WHAT TO DO>
What is needed here is an exact transcription of all the entries.

:: RAW DATA

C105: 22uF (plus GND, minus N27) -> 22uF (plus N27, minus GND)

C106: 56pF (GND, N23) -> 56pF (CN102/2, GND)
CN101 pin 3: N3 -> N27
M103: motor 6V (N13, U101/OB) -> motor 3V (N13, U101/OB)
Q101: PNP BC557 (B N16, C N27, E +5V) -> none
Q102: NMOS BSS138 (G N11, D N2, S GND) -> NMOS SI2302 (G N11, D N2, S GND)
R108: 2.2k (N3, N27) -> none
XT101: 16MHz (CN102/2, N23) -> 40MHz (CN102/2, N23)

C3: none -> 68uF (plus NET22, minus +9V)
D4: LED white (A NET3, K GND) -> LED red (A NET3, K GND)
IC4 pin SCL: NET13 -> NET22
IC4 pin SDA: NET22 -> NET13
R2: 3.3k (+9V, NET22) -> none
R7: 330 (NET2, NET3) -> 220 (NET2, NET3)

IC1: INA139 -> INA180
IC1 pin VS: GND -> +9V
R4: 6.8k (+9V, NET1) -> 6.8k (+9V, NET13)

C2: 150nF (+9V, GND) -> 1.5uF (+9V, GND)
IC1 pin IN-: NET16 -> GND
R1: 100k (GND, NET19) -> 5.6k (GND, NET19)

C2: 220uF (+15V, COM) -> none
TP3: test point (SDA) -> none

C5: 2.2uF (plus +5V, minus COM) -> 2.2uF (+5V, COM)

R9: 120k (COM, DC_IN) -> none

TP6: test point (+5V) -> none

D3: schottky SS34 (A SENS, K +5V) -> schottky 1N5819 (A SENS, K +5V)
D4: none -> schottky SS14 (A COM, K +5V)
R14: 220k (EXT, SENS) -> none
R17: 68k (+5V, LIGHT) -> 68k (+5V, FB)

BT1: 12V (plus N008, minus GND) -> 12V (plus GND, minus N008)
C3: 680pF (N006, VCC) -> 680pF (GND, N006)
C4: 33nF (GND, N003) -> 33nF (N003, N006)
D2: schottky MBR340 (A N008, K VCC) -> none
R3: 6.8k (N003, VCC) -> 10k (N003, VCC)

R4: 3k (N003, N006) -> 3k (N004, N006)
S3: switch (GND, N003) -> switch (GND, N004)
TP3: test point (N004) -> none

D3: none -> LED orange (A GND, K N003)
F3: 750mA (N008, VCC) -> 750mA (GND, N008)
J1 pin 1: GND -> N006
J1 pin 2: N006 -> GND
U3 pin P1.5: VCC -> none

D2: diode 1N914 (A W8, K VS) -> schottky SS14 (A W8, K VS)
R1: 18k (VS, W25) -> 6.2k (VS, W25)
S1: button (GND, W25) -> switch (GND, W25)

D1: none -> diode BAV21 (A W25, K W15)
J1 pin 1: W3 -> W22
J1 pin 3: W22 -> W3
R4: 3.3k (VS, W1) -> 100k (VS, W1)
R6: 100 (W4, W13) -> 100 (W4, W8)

::::

TASK ANSWER>
C105: 22uF (plus GND, minus N27) -> 22uF (plus N27, minus GND)

C106: 56pF (GND, N23) -> 56pF (CN102/2, GND)
CN101 pin 3: N3 -> N27
M103: motor 6V (N13, U101/OB) -> motor 3V (N13, U101/OB)
Q101: PNP BC557 (B N16, C N27, E +5V) -> none
Q102: NMOS BSS138 (G N11, D N2, S GND) -> NMOS SI2302 (G N11, D N2, S GND)
R108: 2.2k (N3, N27) -> none
XT101: 16MHz (CN102/2, N23) -> 40MHz (CN102/2, N23)

C3: none -> 68uF (plus NET22, minus +9V)
D4: LED white (A NET3, K GND) -> LED red (A NET3, K GND)
IC4 pin SCL: NET13 -> NET22
IC4 pin SDA: NET22 -> NET13
R2: 3.3k (+9V, NET22) -> none
R7: 330 (NET2, NET3) -> 220 (NET2, NET3)

IC1: INA139 -> INA180
IC1 pin VS: GND -> +9V
R4: 6.8k (+9V, NET1) -> 6.8k (+9V, NET13)

C2: 150nF (+9V, GND) -> 1.5uF (+9V, GND)
IC1 pin IN-: NET16 -> GND
R1: 100k (GND, NET19) -> 5.6k (GND, NET19)

C2: 220uF (+15V, COM) -> none
TP3: test point (SDA) -> none

C5: 2.2uF (plus +5V, minus COM) -> 2.2uF (+5V, COM)

R9: 120k (COM, DC_IN) -> none

TP6: test point (+5V) -> none

D3: schottky SS34 (A SENS, K +5V) -> schottky 1N5819 (A SENS, K +5V)
D4: none -> schottky SS14 (A COM, K +5V)
R14: 220k (EXT, SENS) -> none
R17: 68k (+5V, LIGHT) -> 68k (+5V, FB)

BT1: 12V (plus N008, minus GND) -> 12V (plus GND, minus N008)
C3: 680pF (N006, VCC) -> 680pF (GND, N006)
C4: 33nF (GND, N003) -> 33nF (N003, N006)
D2: schottky MBR340 (A N008, K VCC) -> none
R3: 6.8k (N003, VCC) -> 10k (N003, VCC)

R4: 3k (N003, N006) -> 3k (N004, N006)
S3: switch (GND, N003) -> switch (GND, N004)
TP3: test point (N004) -> none

D3: none -> LED orange (A GND, K N003)
F3: 750mA (N008, VCC) -> 750mA (GND, N008)
J1 pin 1: GND -> N006
J1 pin 2: N006 -> GND
U3 pin P1.5: VCC -> none

D2: diode 1N914 (A W8, K VS) -> schottky SS14 (A W8, K VS)
R1: 18k (VS, W25) -> 6.2k (VS, W25)
S1: button (GND, W25) -> switch (GND, W25)

D1: none -> diode BAV21 (A W25, K W15)
J1 pin 1: W3 -> W22
J1 pin 3: W22 -> W3
R4: 3.3k (VS, W1) -> 100k (VS, W1)
R6: 100 (W4, W13) -> 100 (W4, W8)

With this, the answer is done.